### [Task directions]
Pull out every line in the entries below that contains the word "with", and copy each one.

### [Provided information]
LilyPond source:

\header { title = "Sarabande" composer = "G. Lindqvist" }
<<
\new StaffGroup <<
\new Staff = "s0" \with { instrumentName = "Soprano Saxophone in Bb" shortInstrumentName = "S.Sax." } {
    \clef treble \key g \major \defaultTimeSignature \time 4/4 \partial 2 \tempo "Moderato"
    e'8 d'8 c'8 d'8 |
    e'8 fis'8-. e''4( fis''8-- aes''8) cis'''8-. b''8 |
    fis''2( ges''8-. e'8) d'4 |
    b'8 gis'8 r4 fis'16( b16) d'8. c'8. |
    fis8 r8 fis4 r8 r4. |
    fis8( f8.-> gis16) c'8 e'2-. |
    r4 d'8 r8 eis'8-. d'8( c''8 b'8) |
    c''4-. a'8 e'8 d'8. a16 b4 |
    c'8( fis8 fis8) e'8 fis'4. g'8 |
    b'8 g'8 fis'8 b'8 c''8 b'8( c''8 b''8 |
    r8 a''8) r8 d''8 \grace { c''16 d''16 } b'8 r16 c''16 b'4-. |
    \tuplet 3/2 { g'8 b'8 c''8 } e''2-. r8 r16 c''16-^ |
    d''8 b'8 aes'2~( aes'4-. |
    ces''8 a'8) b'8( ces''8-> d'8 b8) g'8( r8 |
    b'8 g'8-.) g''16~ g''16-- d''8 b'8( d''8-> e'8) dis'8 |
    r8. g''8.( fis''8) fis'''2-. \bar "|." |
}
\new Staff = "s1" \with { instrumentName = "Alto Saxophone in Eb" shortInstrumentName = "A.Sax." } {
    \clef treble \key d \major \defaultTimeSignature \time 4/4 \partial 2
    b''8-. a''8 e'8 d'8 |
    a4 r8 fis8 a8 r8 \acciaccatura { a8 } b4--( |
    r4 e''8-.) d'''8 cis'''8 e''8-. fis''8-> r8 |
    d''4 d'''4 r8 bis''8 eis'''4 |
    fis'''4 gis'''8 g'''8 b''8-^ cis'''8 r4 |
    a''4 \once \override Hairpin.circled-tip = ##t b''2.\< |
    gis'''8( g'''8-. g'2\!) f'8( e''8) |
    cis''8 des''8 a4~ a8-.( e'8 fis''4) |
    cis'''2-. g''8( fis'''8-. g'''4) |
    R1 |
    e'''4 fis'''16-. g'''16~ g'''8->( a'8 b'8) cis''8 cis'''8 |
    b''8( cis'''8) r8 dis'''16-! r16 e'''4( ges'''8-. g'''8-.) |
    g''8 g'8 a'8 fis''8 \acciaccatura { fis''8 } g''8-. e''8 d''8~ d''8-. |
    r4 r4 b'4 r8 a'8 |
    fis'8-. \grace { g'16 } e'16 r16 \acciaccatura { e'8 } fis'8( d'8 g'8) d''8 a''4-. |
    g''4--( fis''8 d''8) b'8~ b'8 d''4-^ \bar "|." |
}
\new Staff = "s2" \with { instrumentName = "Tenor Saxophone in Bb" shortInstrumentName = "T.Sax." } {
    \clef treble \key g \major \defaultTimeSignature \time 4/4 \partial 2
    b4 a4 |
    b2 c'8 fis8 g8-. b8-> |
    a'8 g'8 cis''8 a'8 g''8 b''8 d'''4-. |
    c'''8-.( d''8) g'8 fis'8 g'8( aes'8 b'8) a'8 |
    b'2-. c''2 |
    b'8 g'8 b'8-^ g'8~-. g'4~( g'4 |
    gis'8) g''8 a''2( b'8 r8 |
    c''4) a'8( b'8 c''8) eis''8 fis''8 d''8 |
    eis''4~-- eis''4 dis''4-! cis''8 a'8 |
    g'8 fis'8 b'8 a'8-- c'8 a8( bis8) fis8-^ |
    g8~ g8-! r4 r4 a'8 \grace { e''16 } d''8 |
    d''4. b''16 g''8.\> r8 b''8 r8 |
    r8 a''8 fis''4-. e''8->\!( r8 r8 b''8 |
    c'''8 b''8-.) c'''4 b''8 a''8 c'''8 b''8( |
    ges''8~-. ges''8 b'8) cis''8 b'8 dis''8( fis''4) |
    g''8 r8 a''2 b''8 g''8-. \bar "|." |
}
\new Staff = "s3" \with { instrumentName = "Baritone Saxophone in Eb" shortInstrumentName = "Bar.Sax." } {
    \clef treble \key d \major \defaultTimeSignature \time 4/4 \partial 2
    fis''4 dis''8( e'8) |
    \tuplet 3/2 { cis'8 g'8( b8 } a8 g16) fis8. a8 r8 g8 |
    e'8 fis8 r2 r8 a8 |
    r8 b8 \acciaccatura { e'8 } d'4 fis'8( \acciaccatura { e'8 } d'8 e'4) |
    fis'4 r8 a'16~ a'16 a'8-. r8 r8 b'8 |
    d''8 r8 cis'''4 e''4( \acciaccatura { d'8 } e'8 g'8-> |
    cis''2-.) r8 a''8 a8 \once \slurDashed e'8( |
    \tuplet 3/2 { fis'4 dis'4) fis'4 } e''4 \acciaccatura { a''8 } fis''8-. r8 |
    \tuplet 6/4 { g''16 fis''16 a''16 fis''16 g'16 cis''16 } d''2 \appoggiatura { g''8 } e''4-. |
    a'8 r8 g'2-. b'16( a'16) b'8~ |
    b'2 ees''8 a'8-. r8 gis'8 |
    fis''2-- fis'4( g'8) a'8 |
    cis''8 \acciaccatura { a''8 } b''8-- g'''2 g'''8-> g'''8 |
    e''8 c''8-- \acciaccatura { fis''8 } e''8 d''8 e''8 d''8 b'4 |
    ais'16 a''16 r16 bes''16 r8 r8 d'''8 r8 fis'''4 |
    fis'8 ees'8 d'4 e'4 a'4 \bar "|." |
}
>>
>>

### [Worked answer]
\new Staff = "s0" \with { instrumentName = "Soprano Saxophone in Bb" shortInstrumentName = "S.Sax." } {
\new Staff = "s1" \with { instrumentName = "Alto Saxophone in Eb" shortInstrumentName = "A.Sax." } {
\new Staff = "s2" \with { instrumentName = "Tenor Saxophone in Bb" shortInstrumentName = "T.Sax." } {
\new Staff = "s3" \with { instrumentName = "Baritone Saxophone in Eb" shortInstrumentName = "Bar.Sax." } {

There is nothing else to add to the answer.